Directions for this task:
What you copy should be the lines from the one with "green spray bottle: 3 -> 6" through the end of the entries, word for word. Omit the pictures.

Given records:

● ● ●

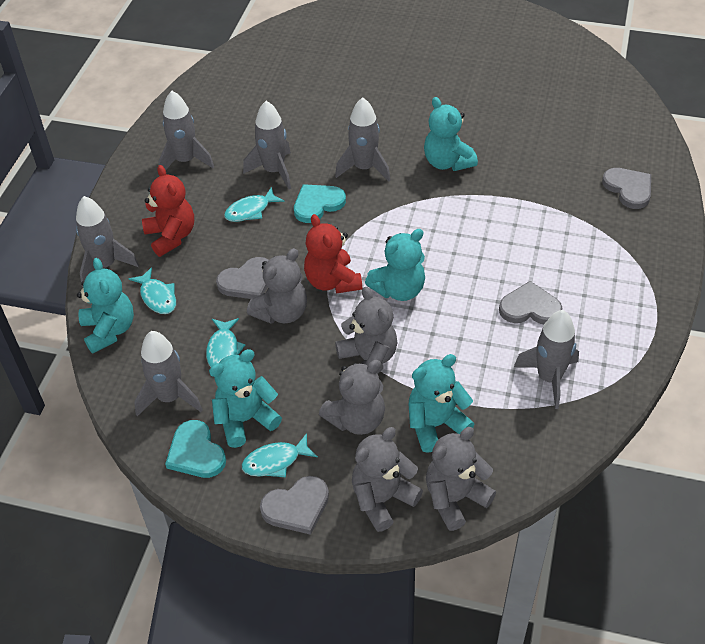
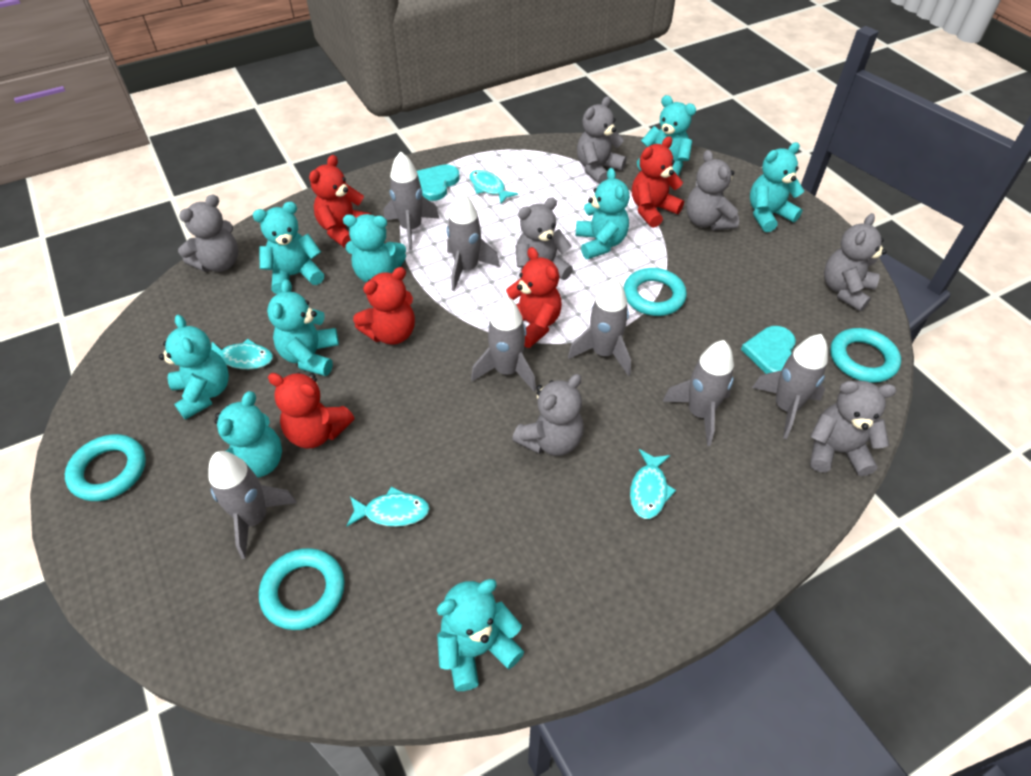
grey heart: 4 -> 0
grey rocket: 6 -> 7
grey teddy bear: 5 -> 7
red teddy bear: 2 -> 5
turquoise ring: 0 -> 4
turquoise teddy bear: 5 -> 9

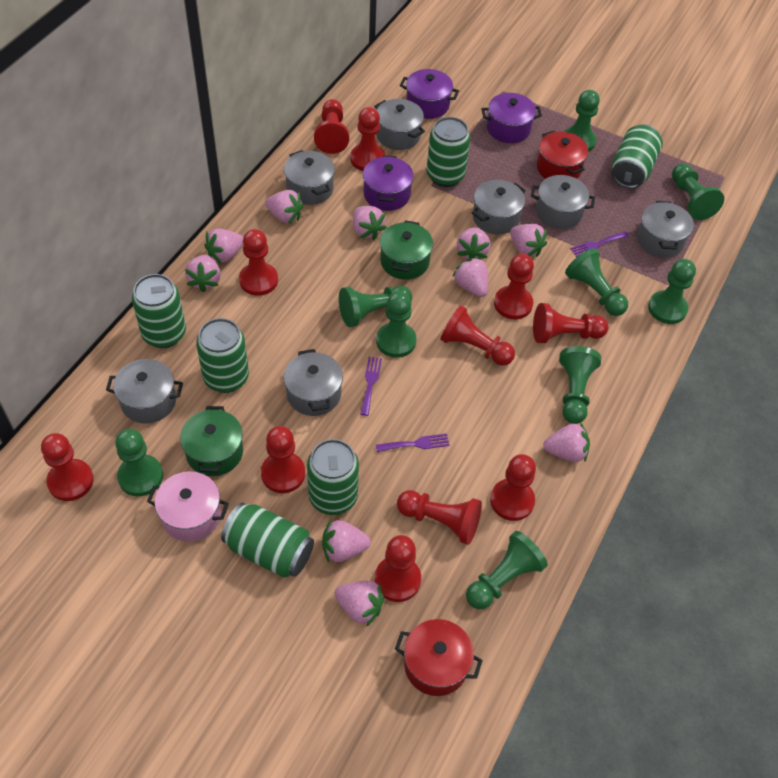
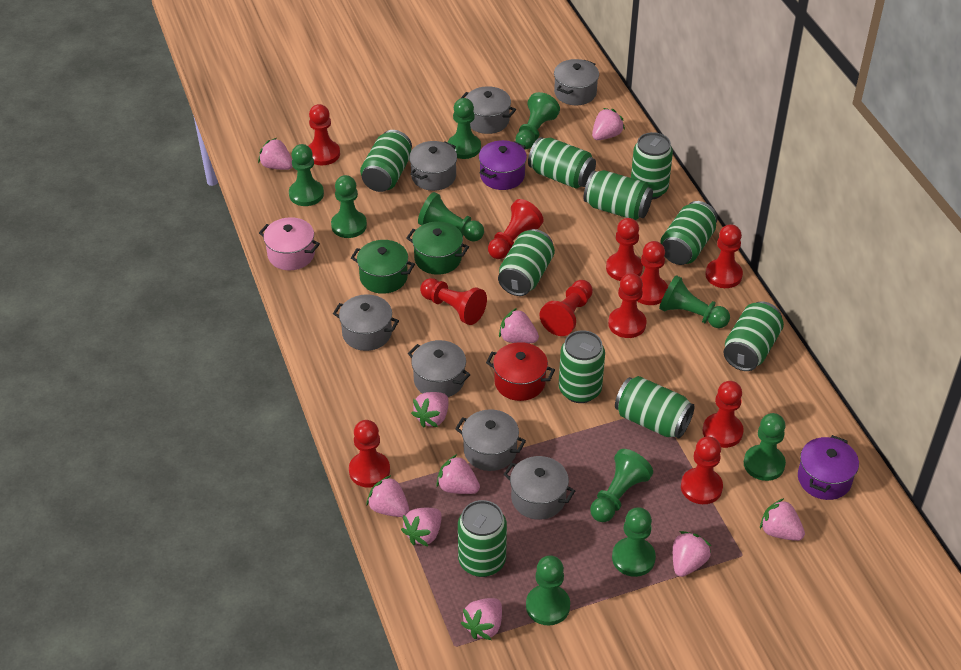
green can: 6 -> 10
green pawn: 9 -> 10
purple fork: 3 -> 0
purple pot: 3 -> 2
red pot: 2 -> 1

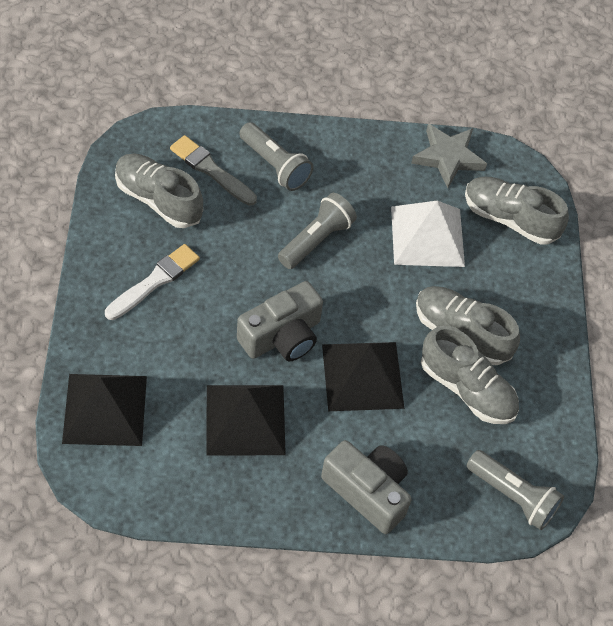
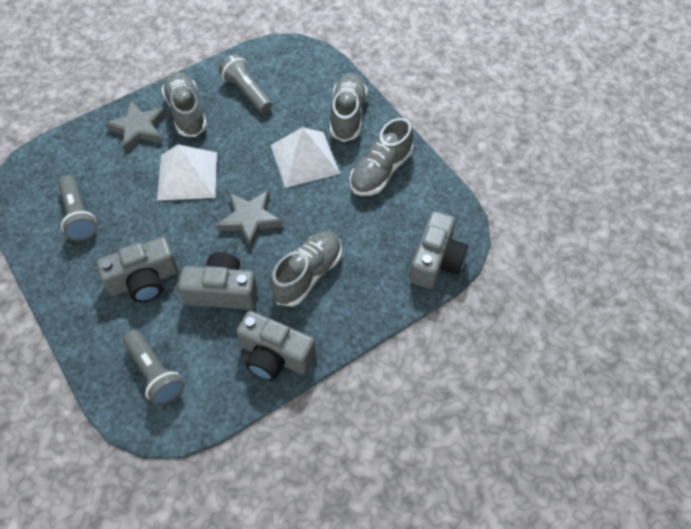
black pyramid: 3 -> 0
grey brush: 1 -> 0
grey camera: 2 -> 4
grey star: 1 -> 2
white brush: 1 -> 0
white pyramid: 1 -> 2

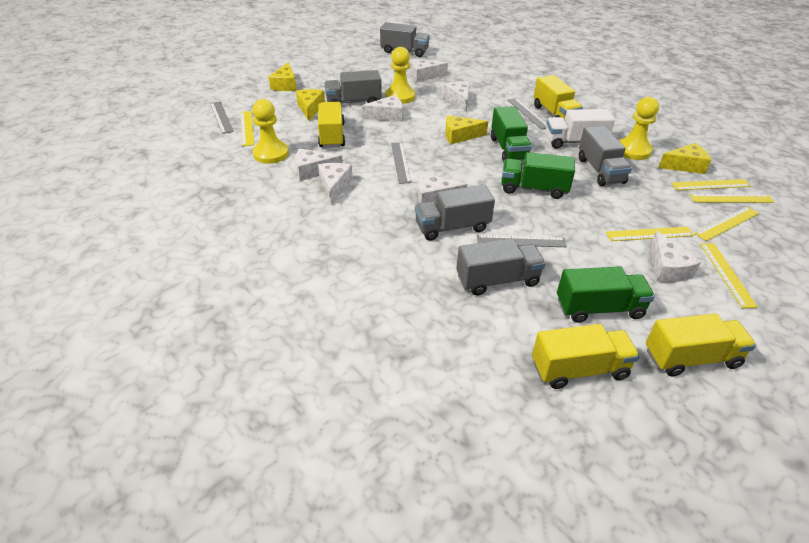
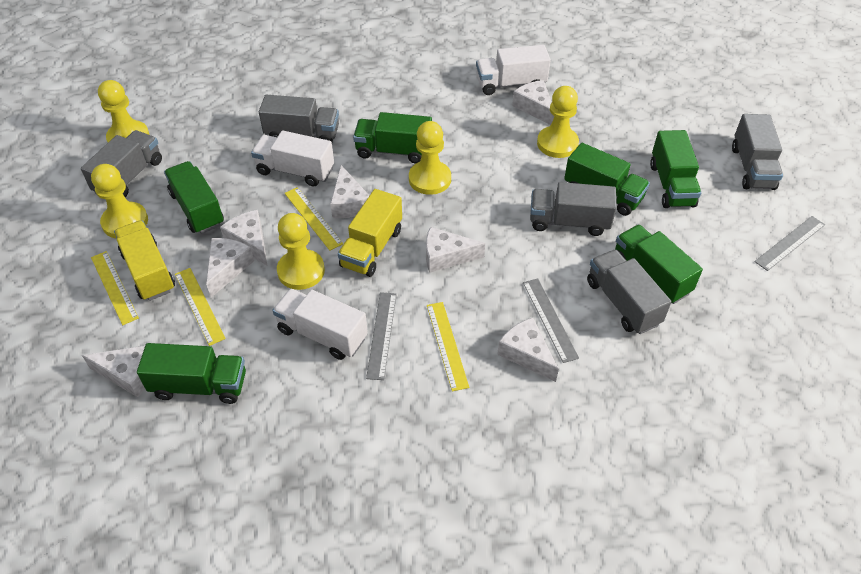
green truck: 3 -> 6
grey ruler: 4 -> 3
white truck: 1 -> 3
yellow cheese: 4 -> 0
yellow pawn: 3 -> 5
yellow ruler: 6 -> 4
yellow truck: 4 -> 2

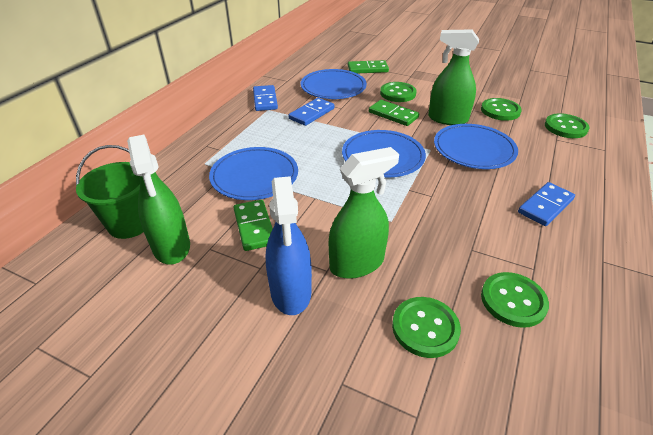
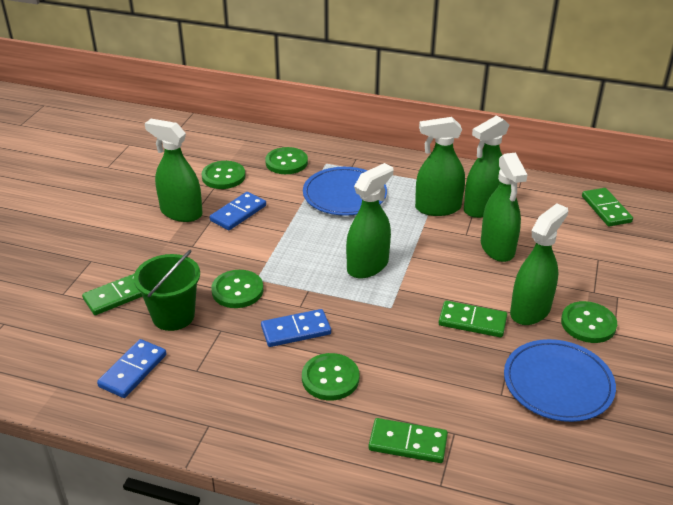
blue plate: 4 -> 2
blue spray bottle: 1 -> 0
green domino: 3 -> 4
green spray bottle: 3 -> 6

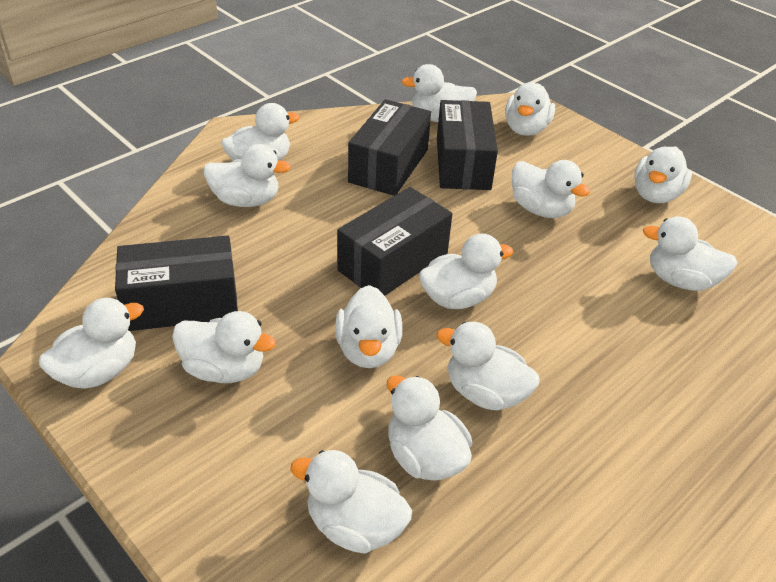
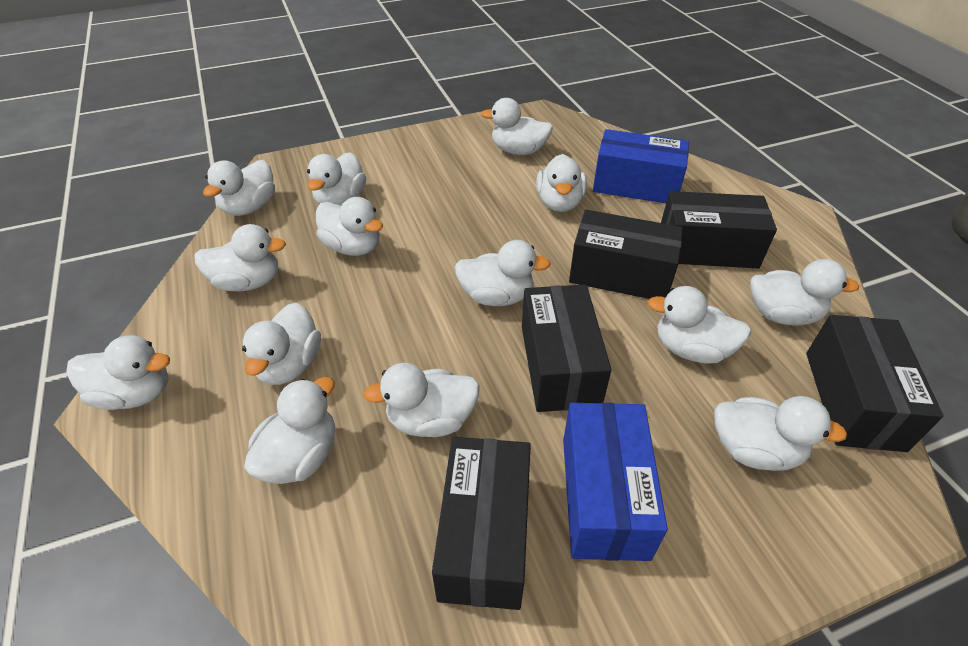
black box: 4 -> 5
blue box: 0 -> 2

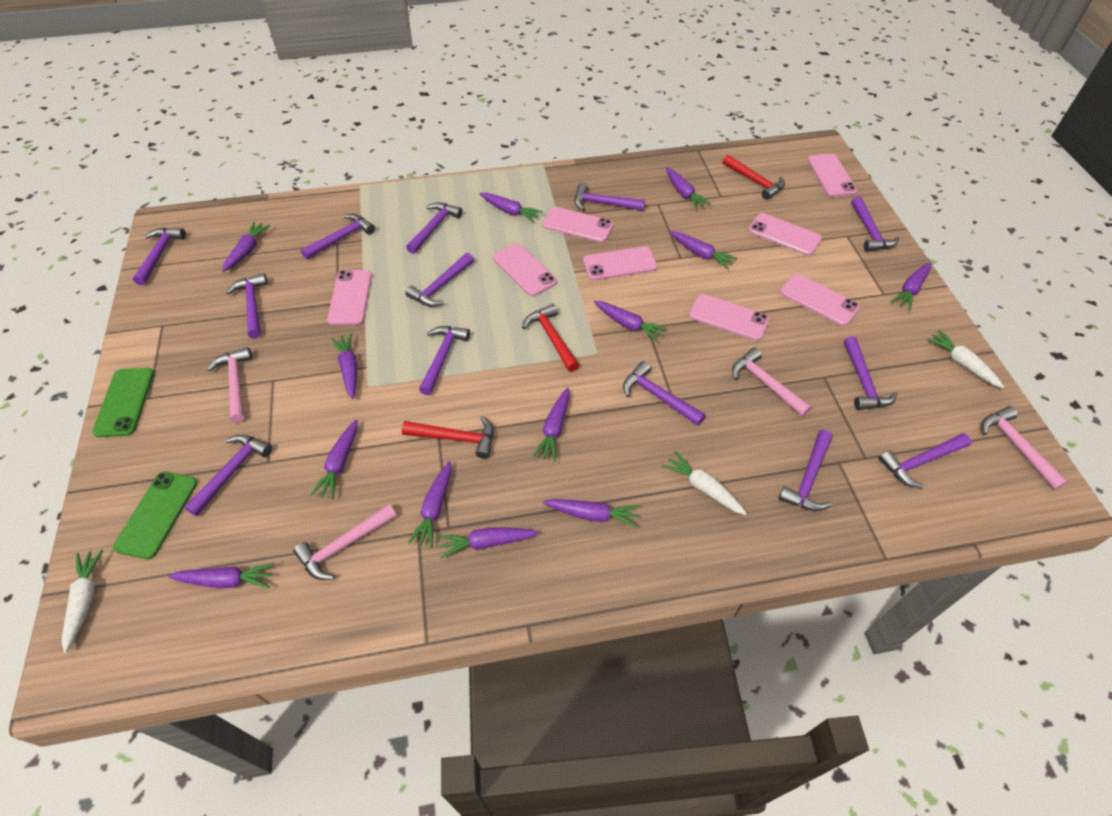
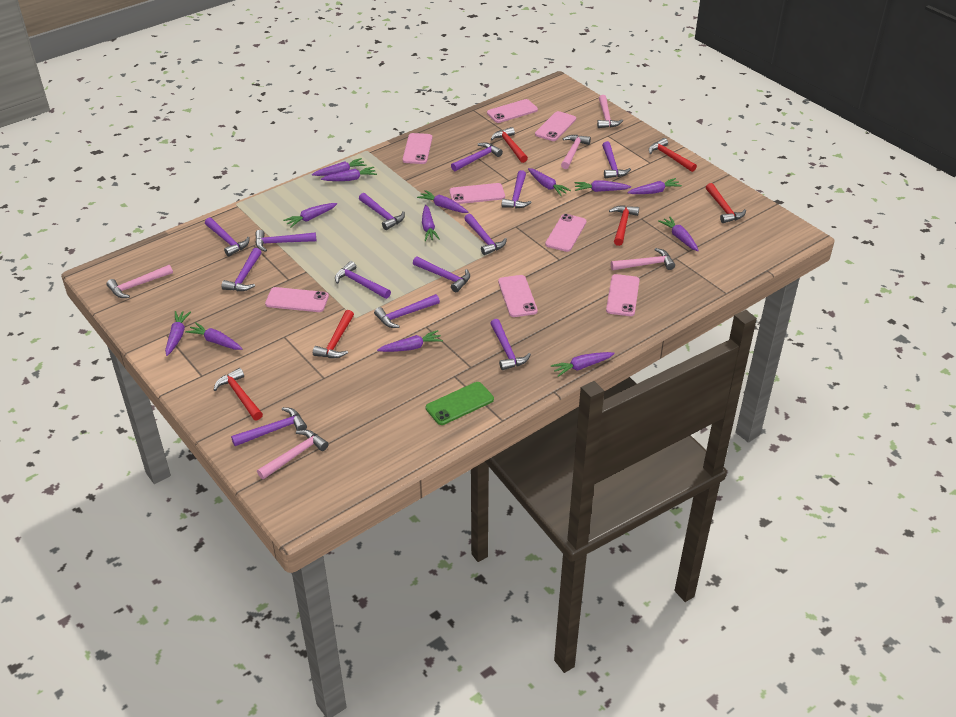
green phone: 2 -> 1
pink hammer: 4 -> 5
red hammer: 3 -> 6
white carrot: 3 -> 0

● ● ●

Solution:
green spray bottle: 3 -> 6

black box: 4 -> 5
blue box: 0 -> 2

green phone: 2 -> 1
pink hammer: 4 -> 5
red hammer: 3 -> 6
white carrot: 3 -> 0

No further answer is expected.